___ Data shown ___
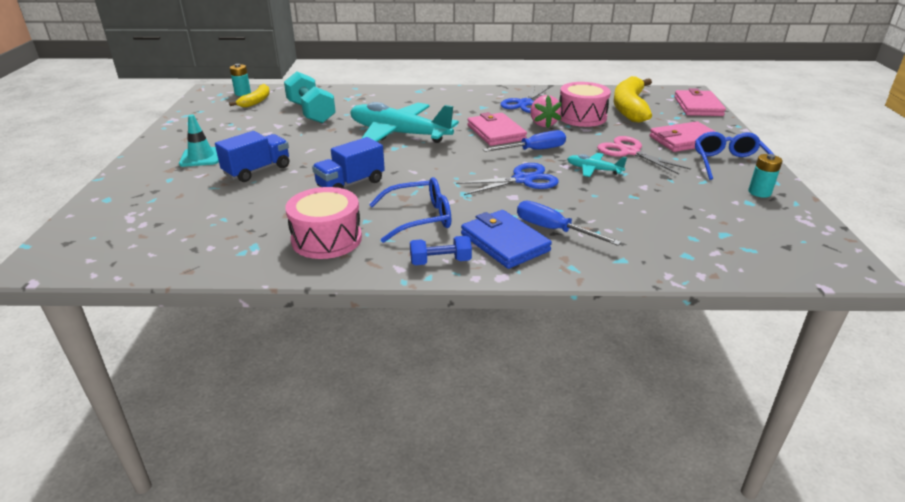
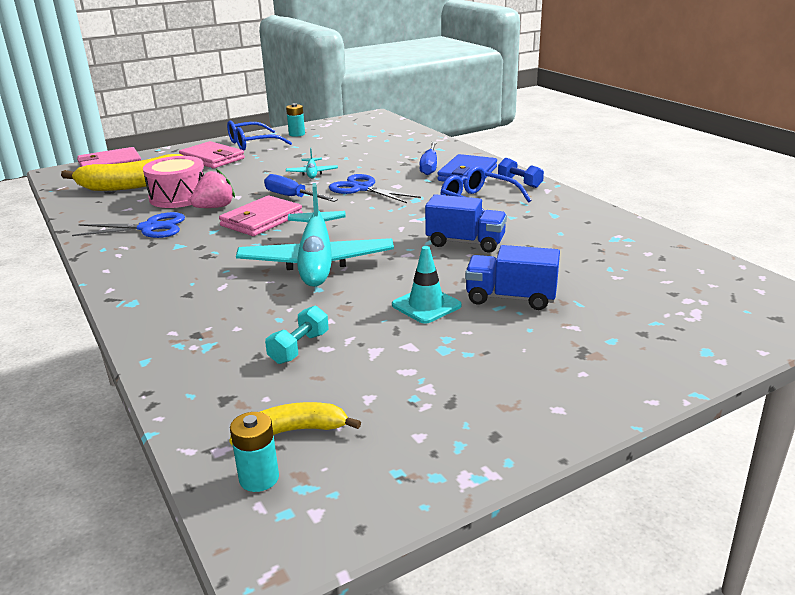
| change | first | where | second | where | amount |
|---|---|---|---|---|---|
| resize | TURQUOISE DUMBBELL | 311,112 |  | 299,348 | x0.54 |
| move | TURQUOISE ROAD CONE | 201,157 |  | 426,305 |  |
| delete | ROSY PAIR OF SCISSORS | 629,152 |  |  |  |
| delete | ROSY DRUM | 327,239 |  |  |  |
___
* Work instructions
Show every line of the data that includes the string "delete".

* Response area
| delete | ROSY PAIR OF SCISSORS | 629,152 |  |  |  |
| delete | ROSY DRUM | 327,239 |  |  |  |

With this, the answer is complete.